▶ _About this exercise_
When you copy the material below, keep every line exact and drop the pictures.

(Listed entries begins)

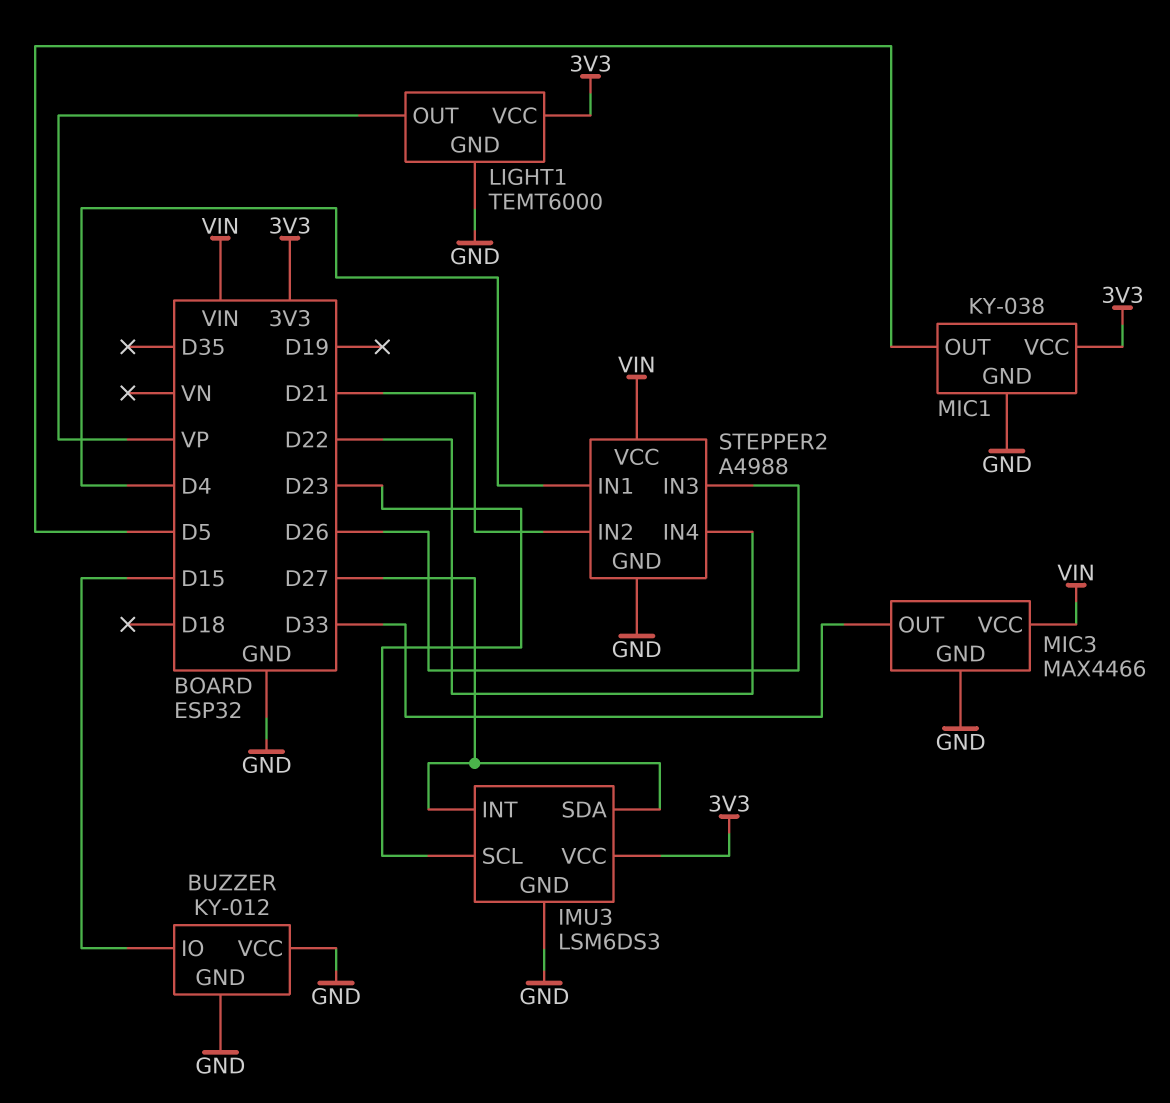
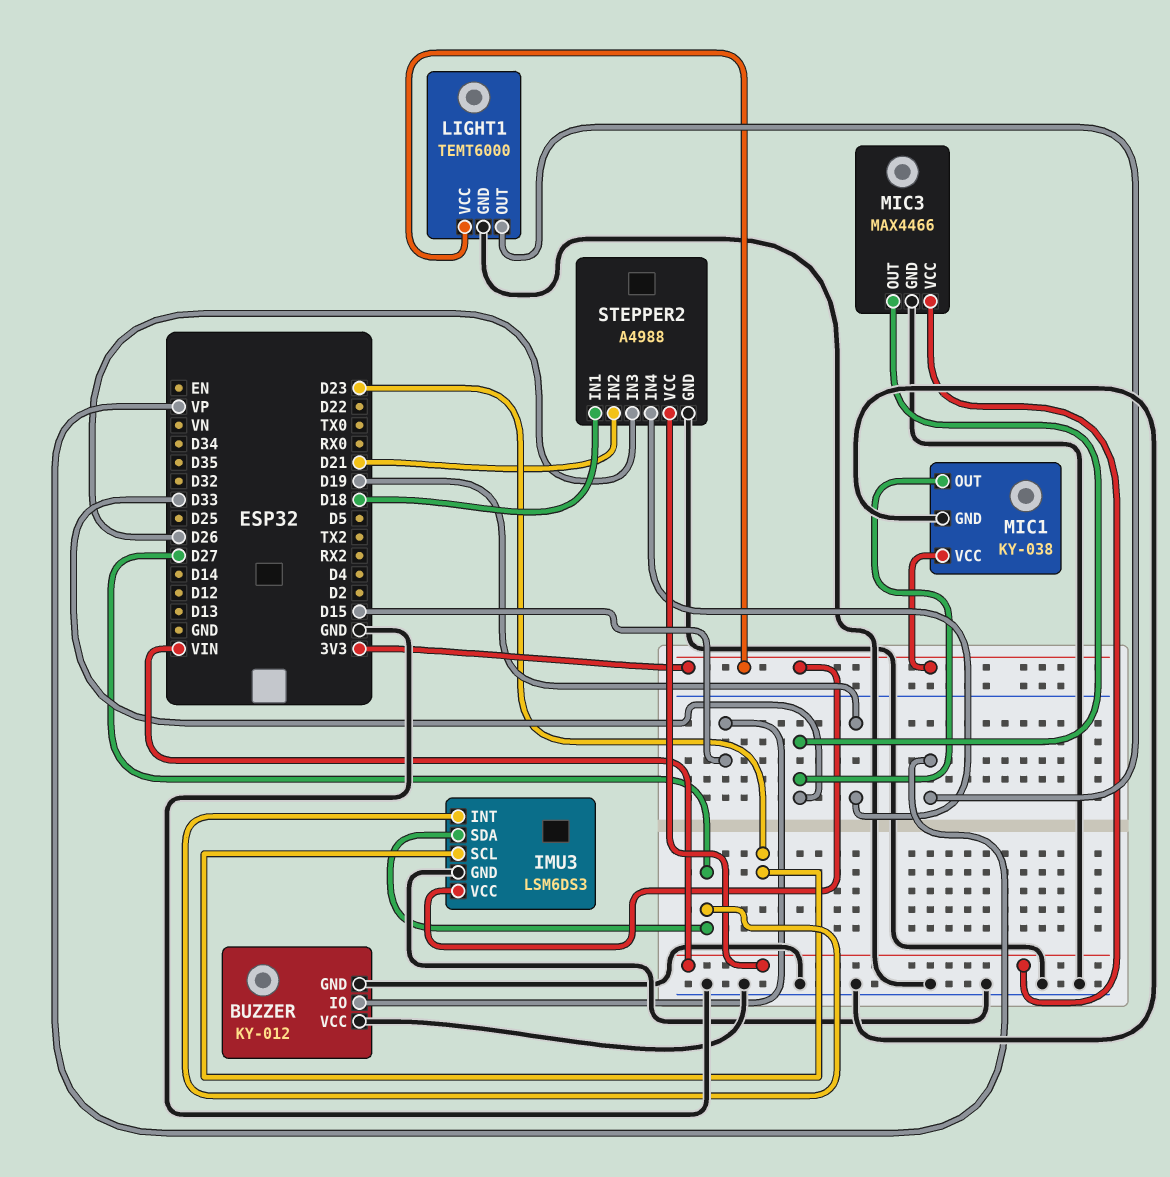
MIC1 pin OUT: D5 -> D33
STEPPER2 pin IN1: D4 -> D18
STEPPER2 pin IN4: D22 -> D19

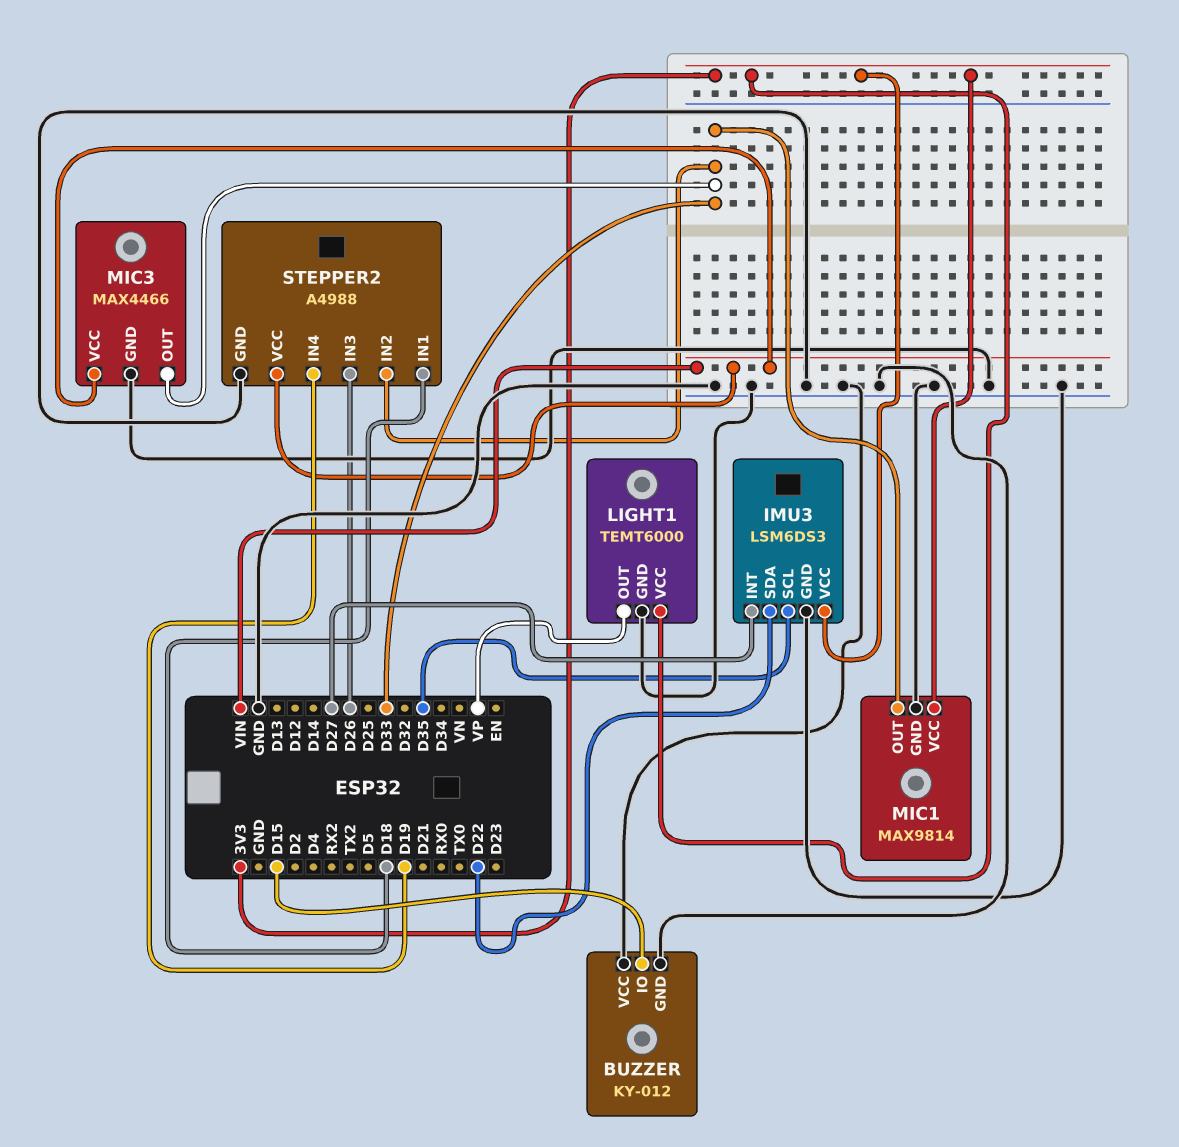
IMU3 pin SCL: D23 -> D35
IMU3 pin SDA: D27 -> D22
MIC1: KY-038 -> MAX9814
STEPPER2 pin IN2: D21 -> D33

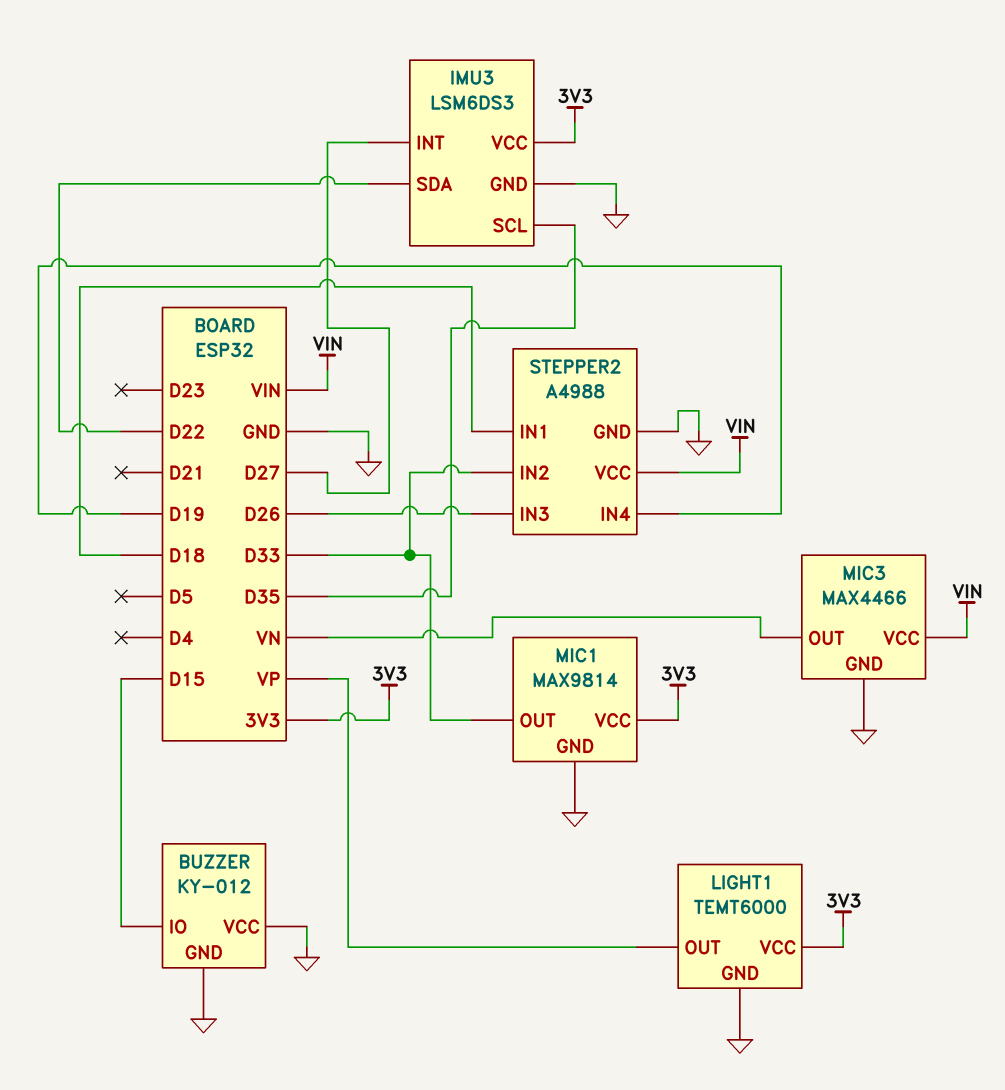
MIC3 pin OUT: D33 -> VN

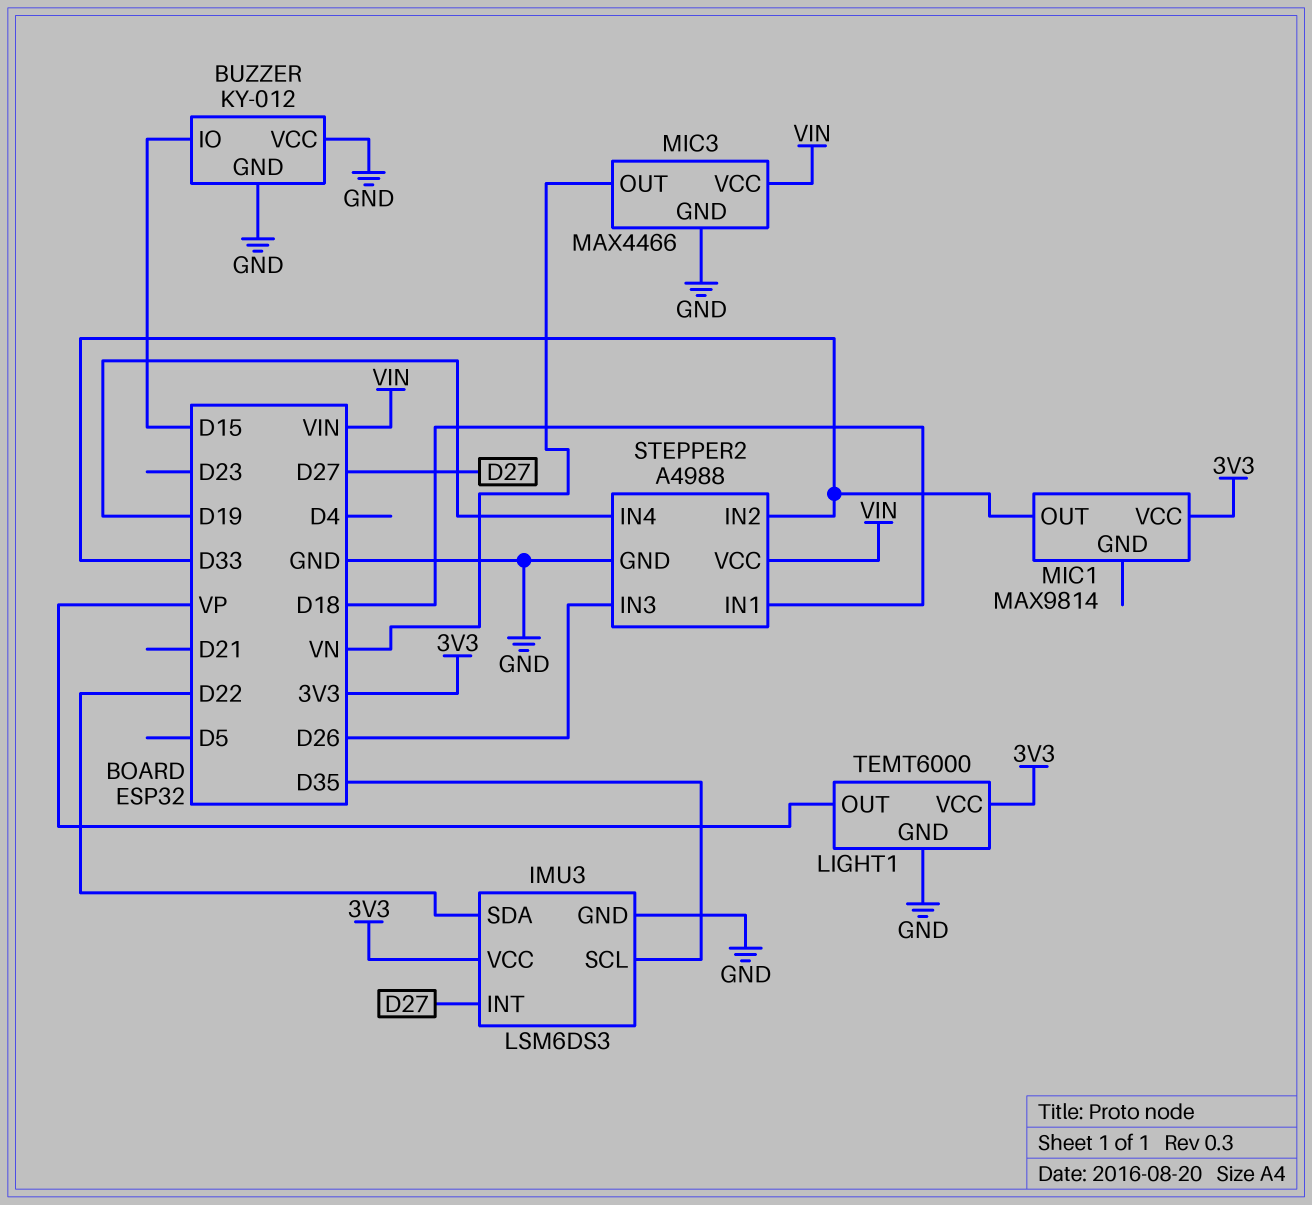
MIC1 pin GND: GND -> none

(Listed entries ends)

▶ _Output for this task_
MIC1 pin OUT: D5 -> D33
STEPPER2 pin IN1: D4 -> D18
STEPPER2 pin IN4: D22 -> D19

IMU3 pin SCL: D23 -> D35
IMU3 pin SDA: D27 -> D22
MIC1: KY-038 -> MAX9814
STEPPER2 pin IN2: D21 -> D33

MIC3 pin OUT: D33 -> VN

MIC1 pin GND: GND -> none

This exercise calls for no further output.